--- EXERCISE GOAL ---
All of the data, except its images, should be set down exactly as it appears.

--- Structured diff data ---
□ □ □

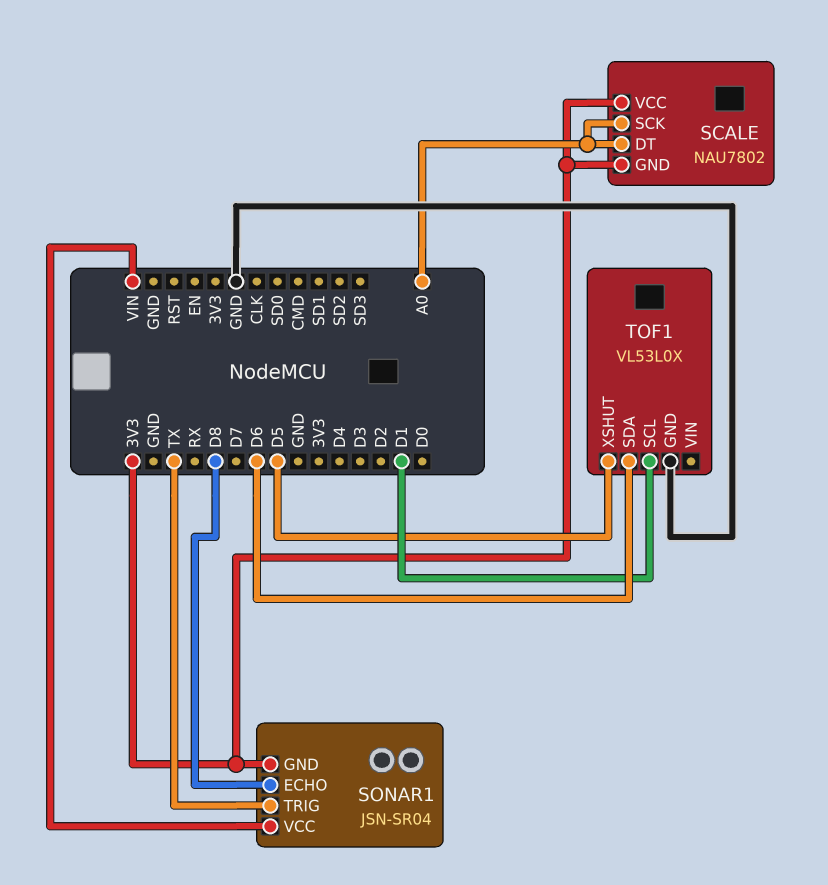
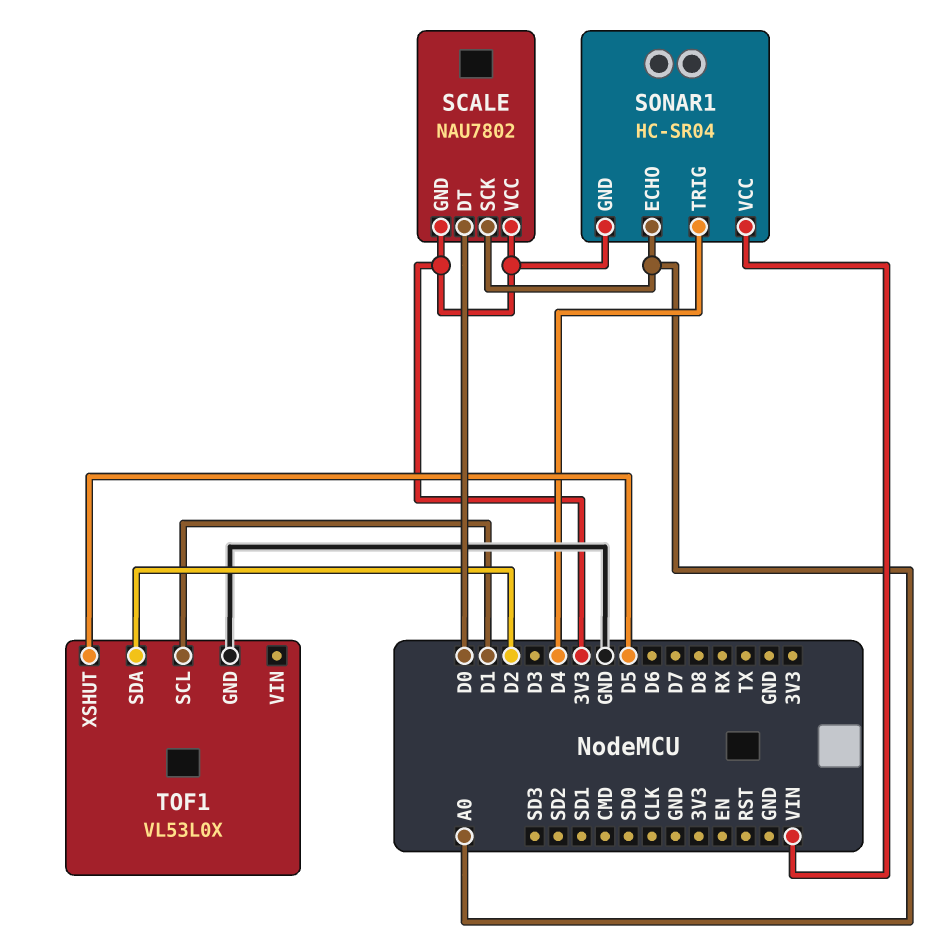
SCALE pin DT: A0 -> D0
SONAR1: JSN-SR04 -> HC-SR04
SONAR1 pin ECHO: D8 -> A0
SONAR1 pin TRIG: TX -> D4
TOF1 pin SDA: D6 -> D2

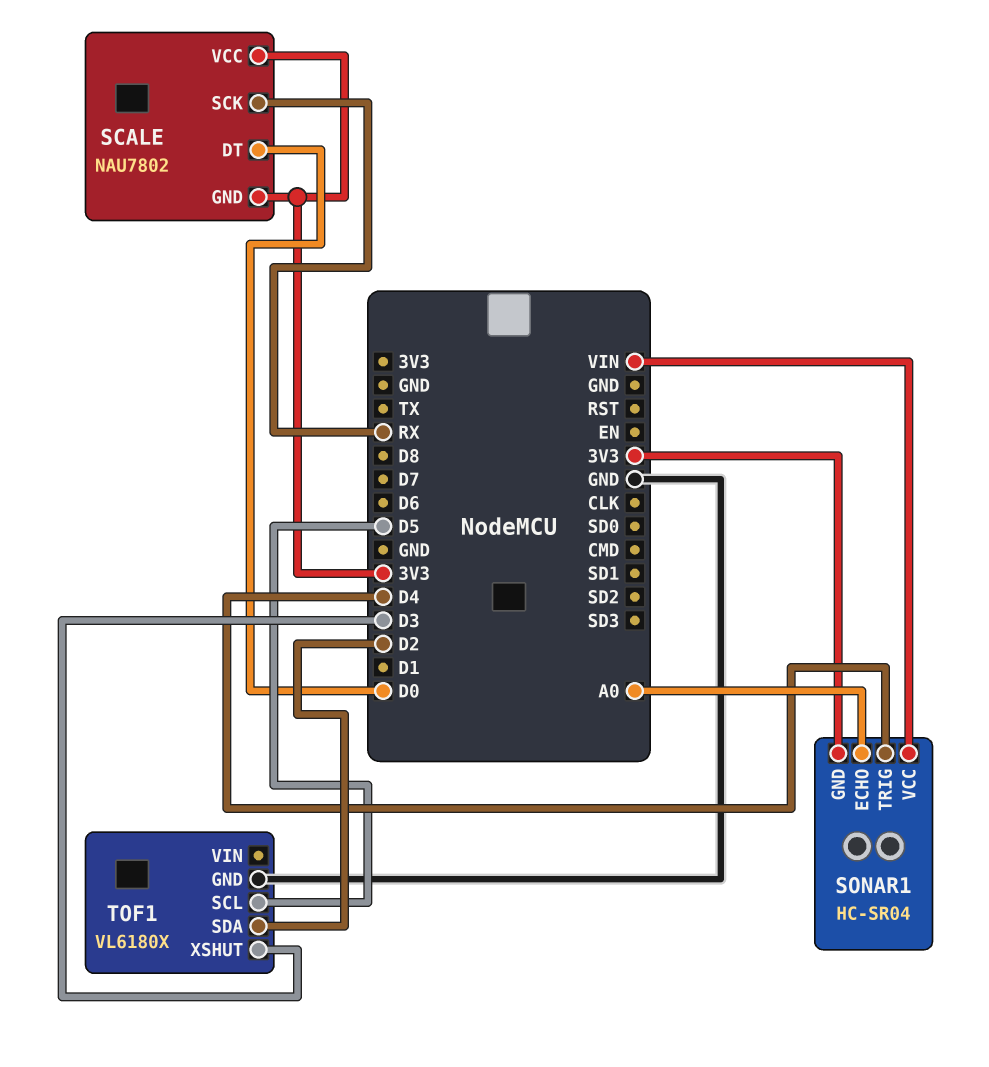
SCALE pin SCK: A0 -> RX
TOF1: VL53L0X -> VL6180X
TOF1 pin SCL: D1 -> D5
TOF1 pin XSHUT: D5 -> D3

□ □ □

--- RESULT ---
SCALE pin DT: A0 -> D0
SONAR1: JSN-SR04 -> HC-SR04
SONAR1 pin ECHO: D8 -> A0
SONAR1 pin TRIG: TX -> D4
TOF1 pin SDA: D6 -> D2

SCALE pin SCK: A0 -> RX
TOF1: VL53L0X -> VL6180X
TOF1 pin SCL: D1 -> D5
TOF1 pin XSHUT: D5 -> D3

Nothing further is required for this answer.